**EXERCISE**
Search the material below for the word "purple". Copy every line where it is found.
START SUPPLIED INFORMATION
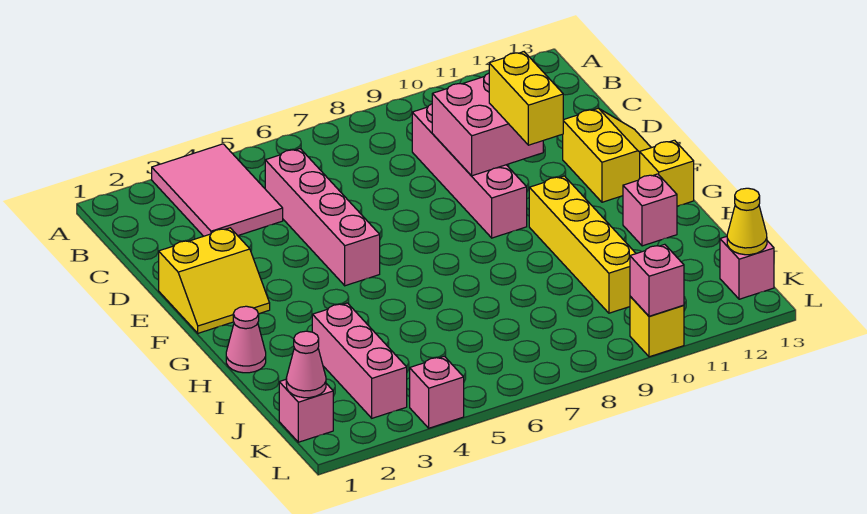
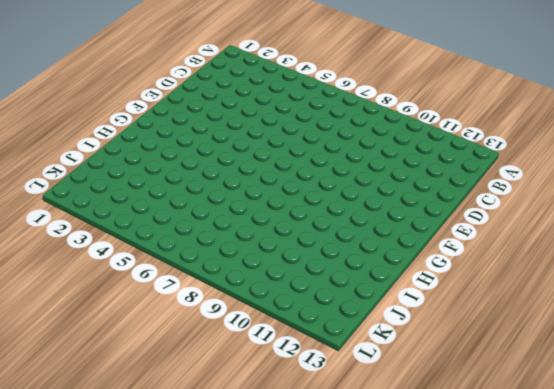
none -> pink tile A3:C4 level 1
none -> pink brick C5:F5 level 1
none -> pink brick C9:F9 level 1

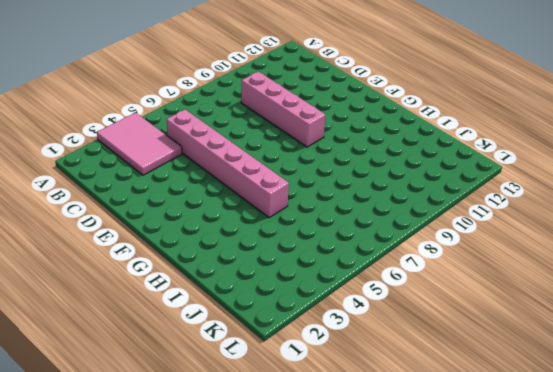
pink brick C5:H5 level 1 -> pink brick C5:F5 level 1
none -> yellow slope E1:F2 level 1 top E
none -> yellow slope E12:F13 level 1 top 12
none -> yellow brick G10:J10 level 1

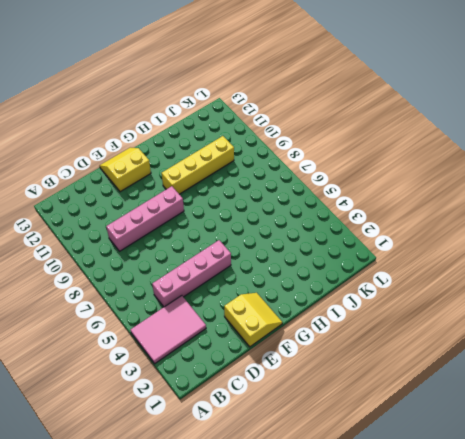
none -> yellow brick G13 level 1
none -> pink cone H1 level 1
none -> pink brick H12 level 1

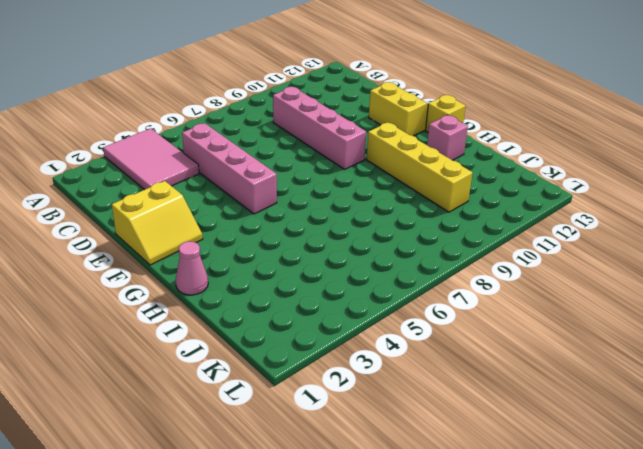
none -> pink brick I3:K3 level 1
none -> pink brick K1 level 1
none -> pink brick K13 level 1

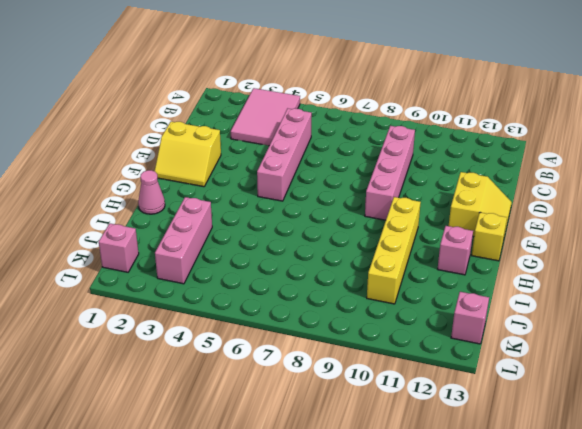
none -> pink brick L4 level 1
none -> yellow brick L10 level 1
none -> pink brick D9:E10 level 2

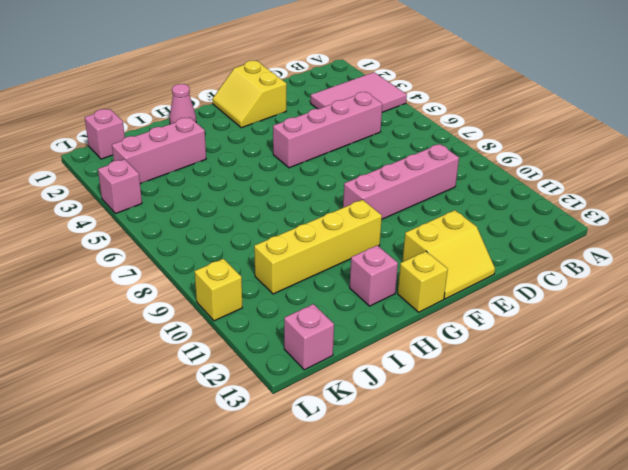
none -> pink brick D9:E10 level 2
none -> pink cone K1 level 2
none -> yellow cone K13 level 2

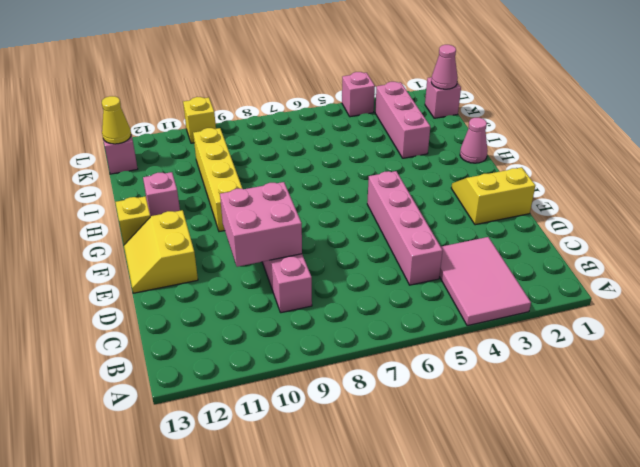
none -> pink brick L10 level 2
none -> yellow brick E10:F10 level 3

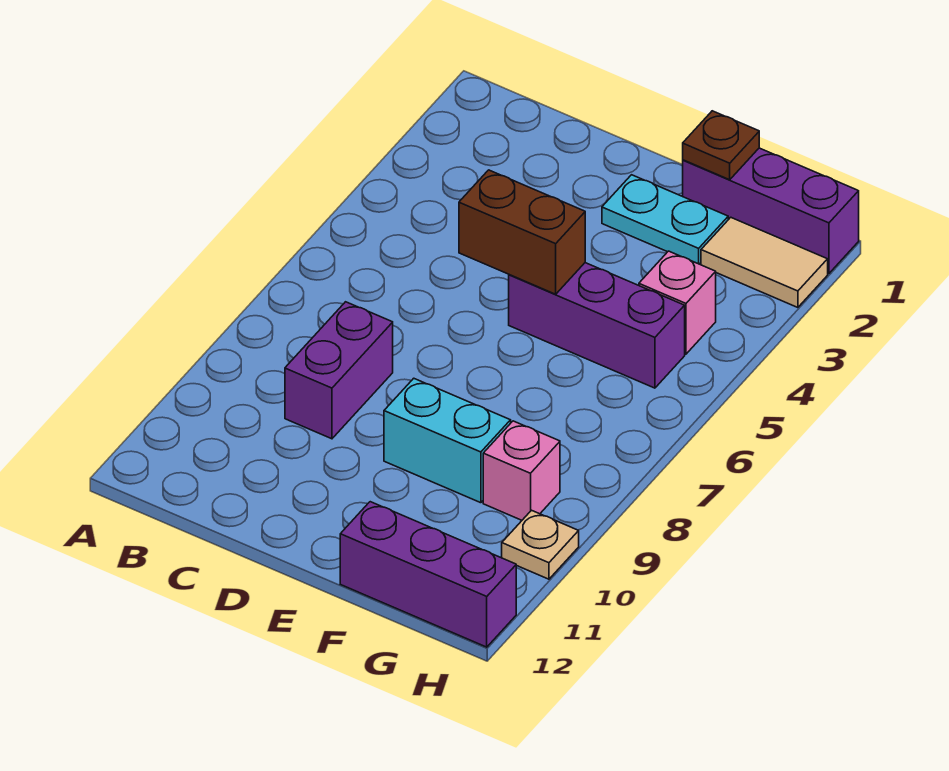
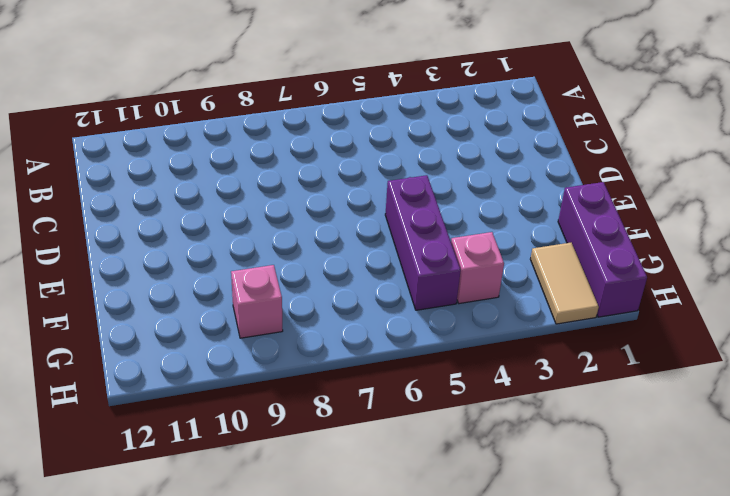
none -> purple brick C8:C9 level 1
none -> cyan plate E2:F2 level 1
none -> cyan brick E9:F9 level 1

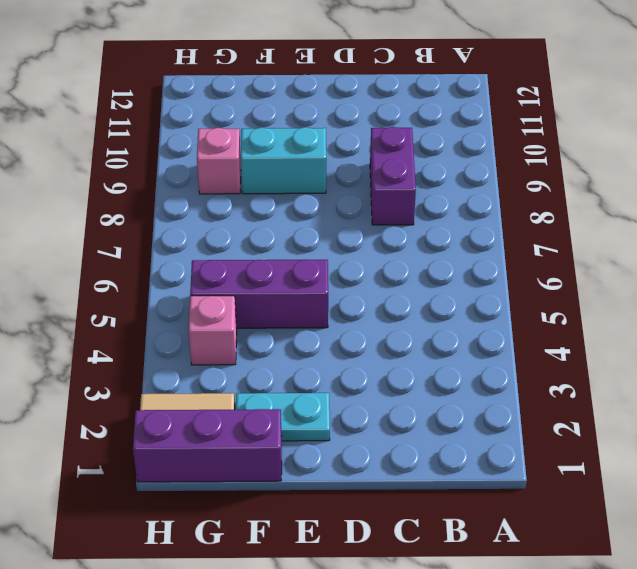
none -> purple brick F12:H12 level 1
none -> tan plate H10 level 1
none -> brown brick D5:E5 level 2

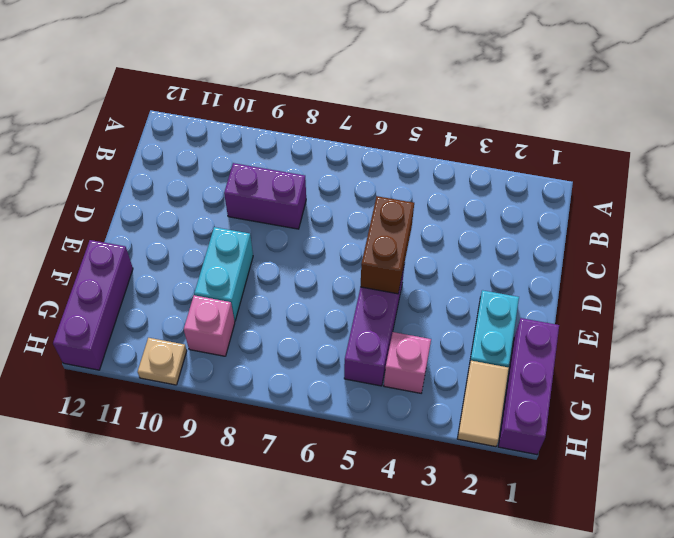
none -> brown plate F1 level 2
END SUPPLIED INFORMATION
**RESULT OF THE EXERCISE**
none -> purple brick C8:C9 level 1
none -> purple brick F12:H12 level 1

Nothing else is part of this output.